EXERCISE: Could you please find each line in the records that contains the word "LEDK" and copy it?

AVAILABLE DATA:
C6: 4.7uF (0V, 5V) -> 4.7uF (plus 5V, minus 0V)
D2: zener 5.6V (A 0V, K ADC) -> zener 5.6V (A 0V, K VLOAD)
---
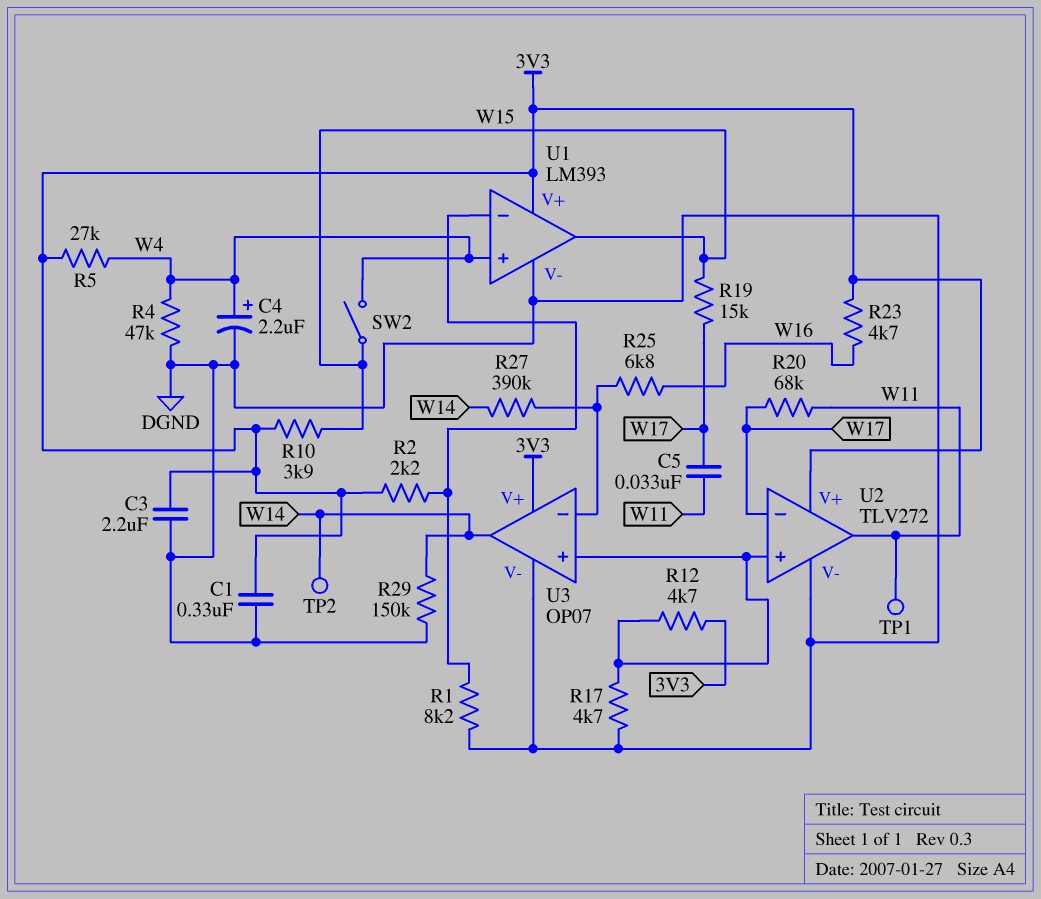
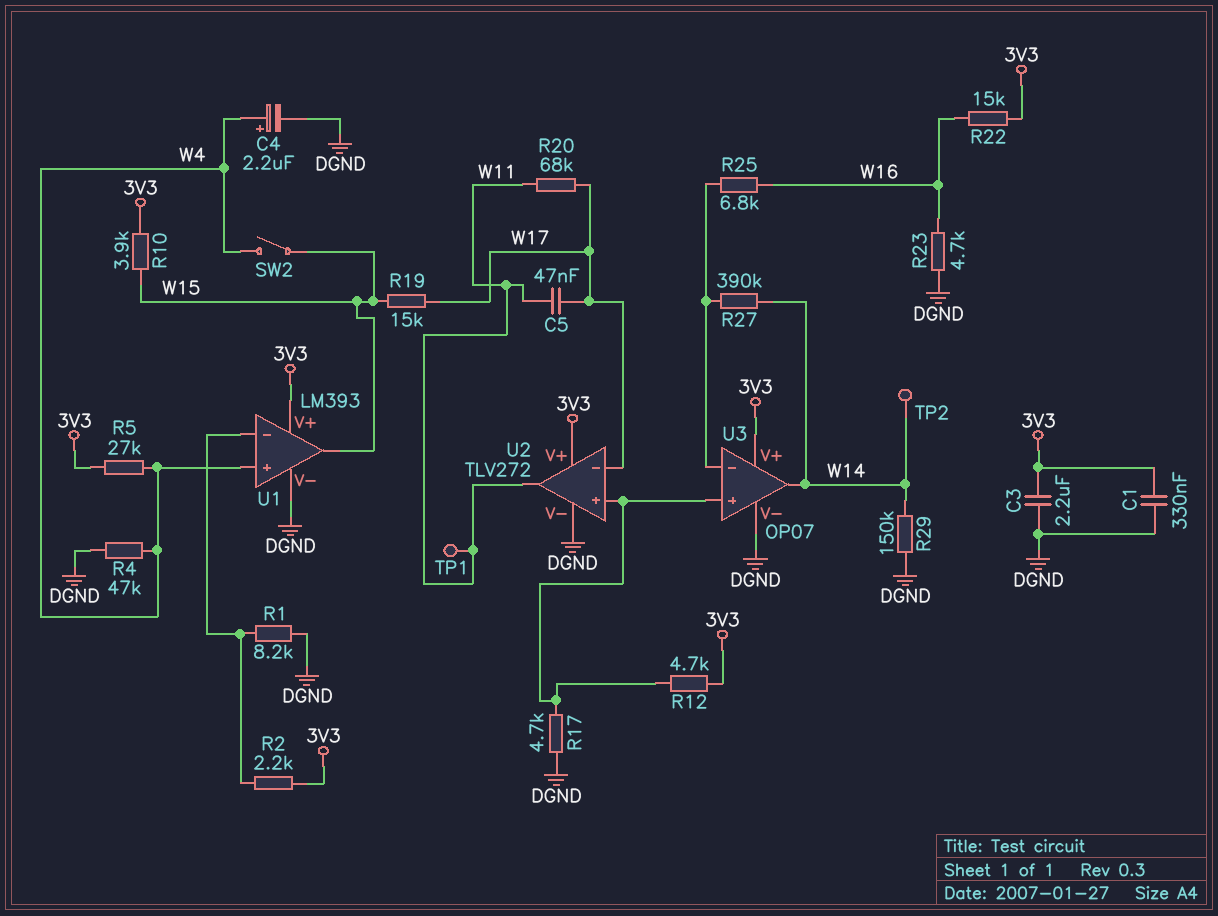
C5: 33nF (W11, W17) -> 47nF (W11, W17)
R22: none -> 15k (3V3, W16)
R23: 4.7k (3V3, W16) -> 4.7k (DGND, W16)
* * *
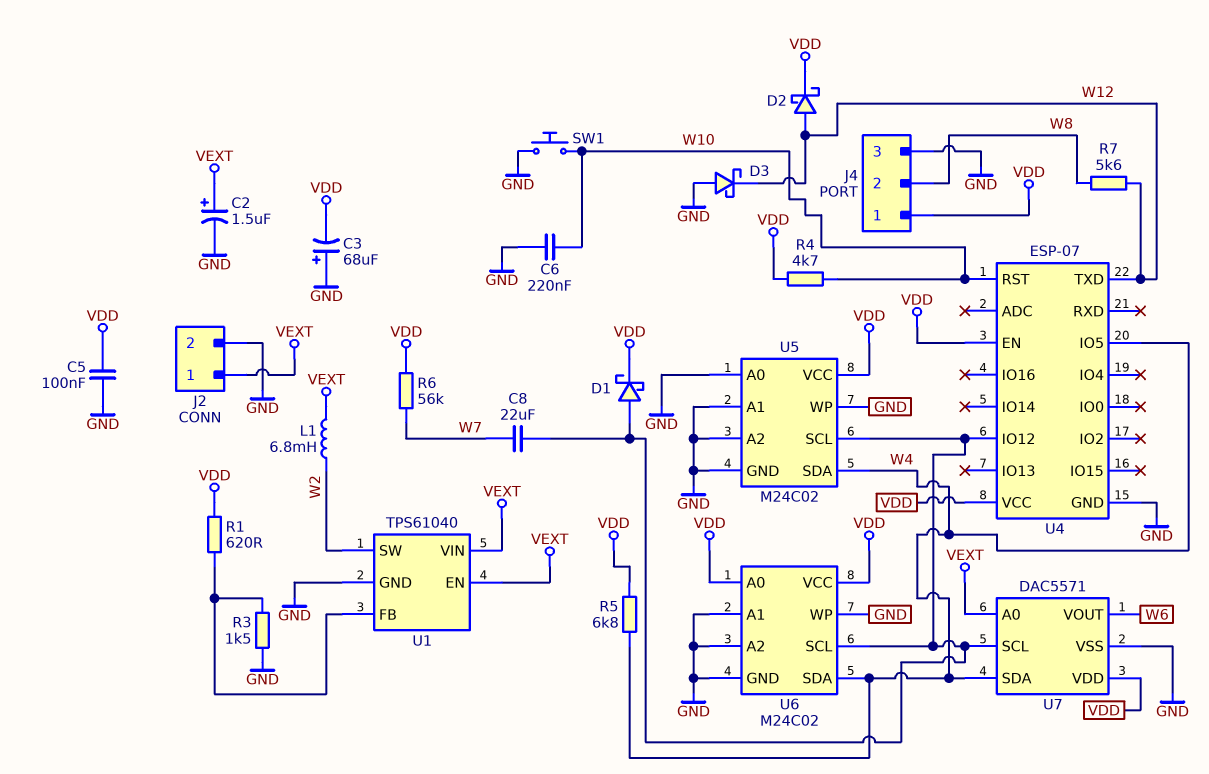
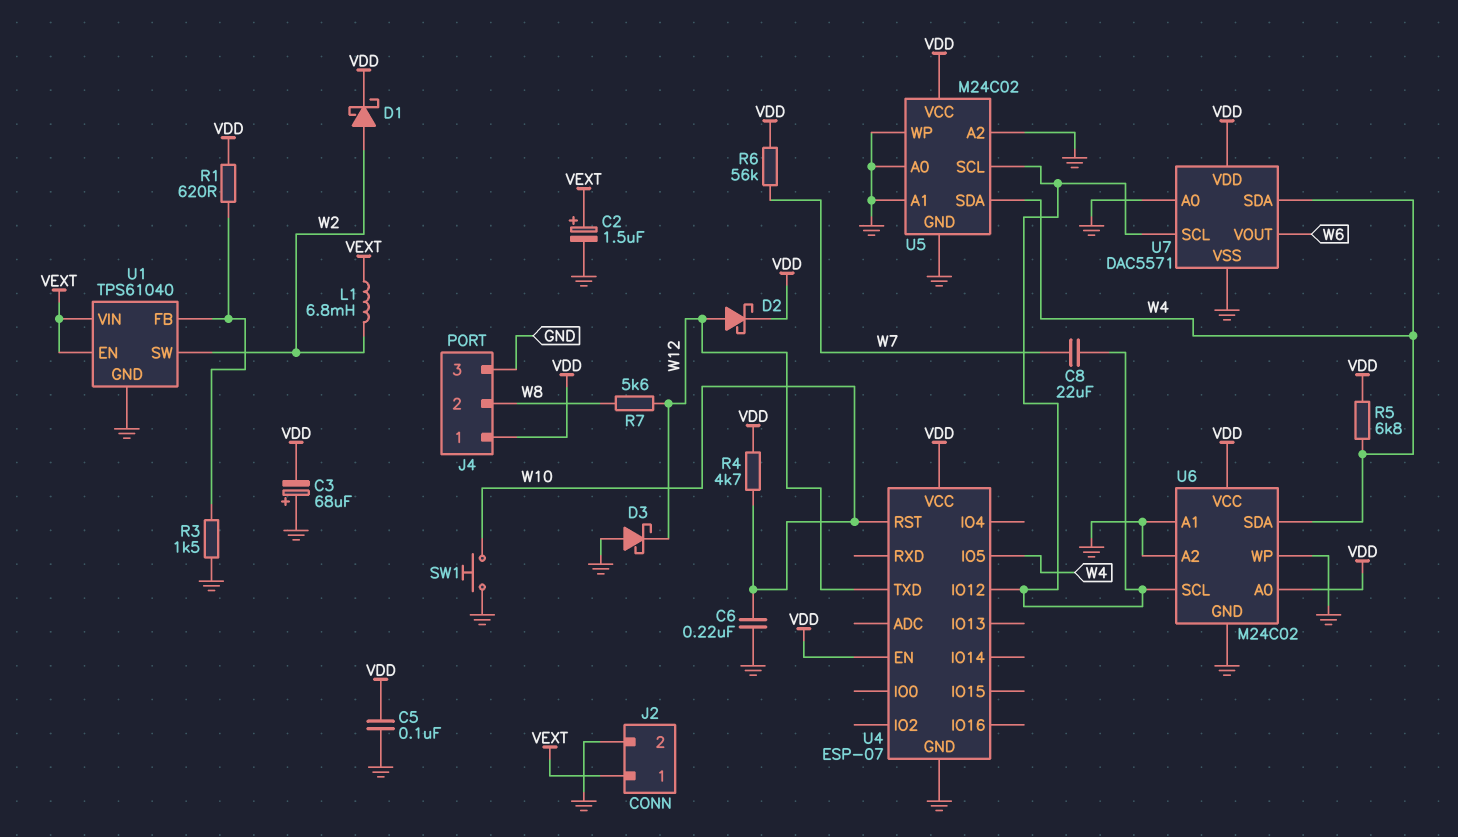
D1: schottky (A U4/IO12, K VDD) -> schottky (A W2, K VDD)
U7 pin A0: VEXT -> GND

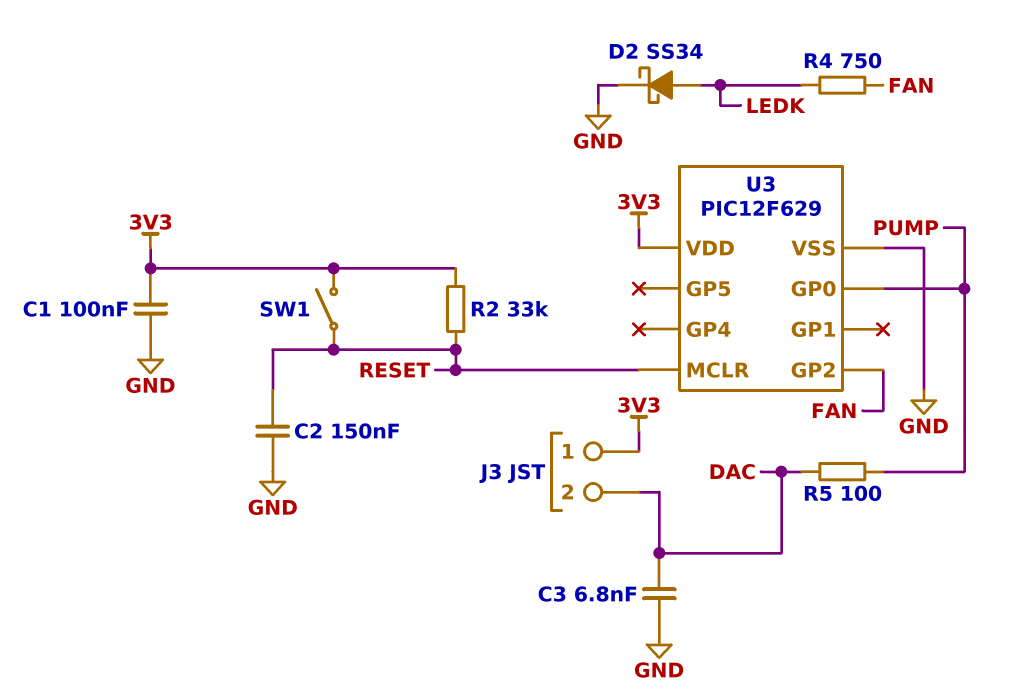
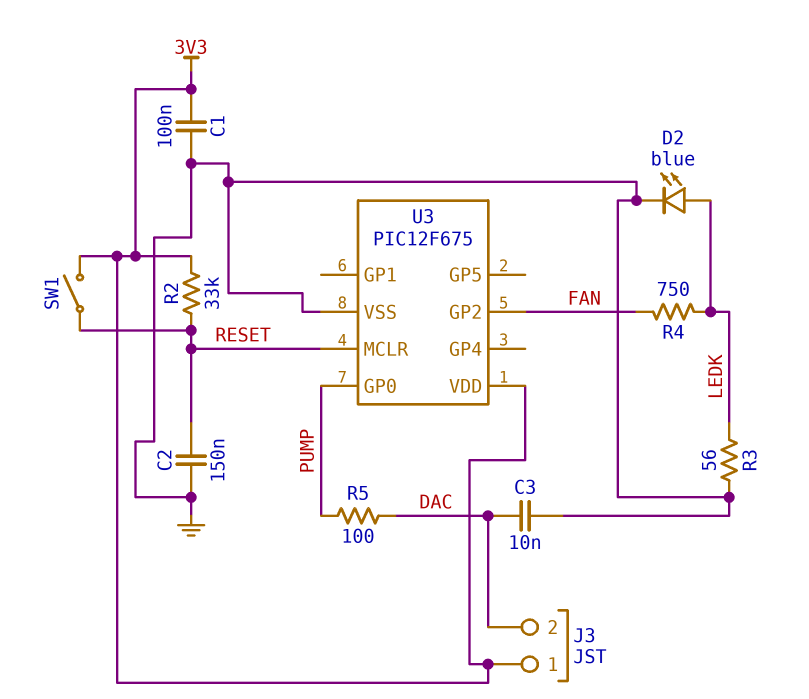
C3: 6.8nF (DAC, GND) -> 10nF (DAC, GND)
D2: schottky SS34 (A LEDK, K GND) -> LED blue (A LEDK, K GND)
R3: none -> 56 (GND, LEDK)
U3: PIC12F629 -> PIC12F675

RESPONSE BOX:
D2: schottky SS34 (A LEDK, K GND) -> LED blue (A LEDK, K GND)
R3: none -> 56 (GND, LEDK)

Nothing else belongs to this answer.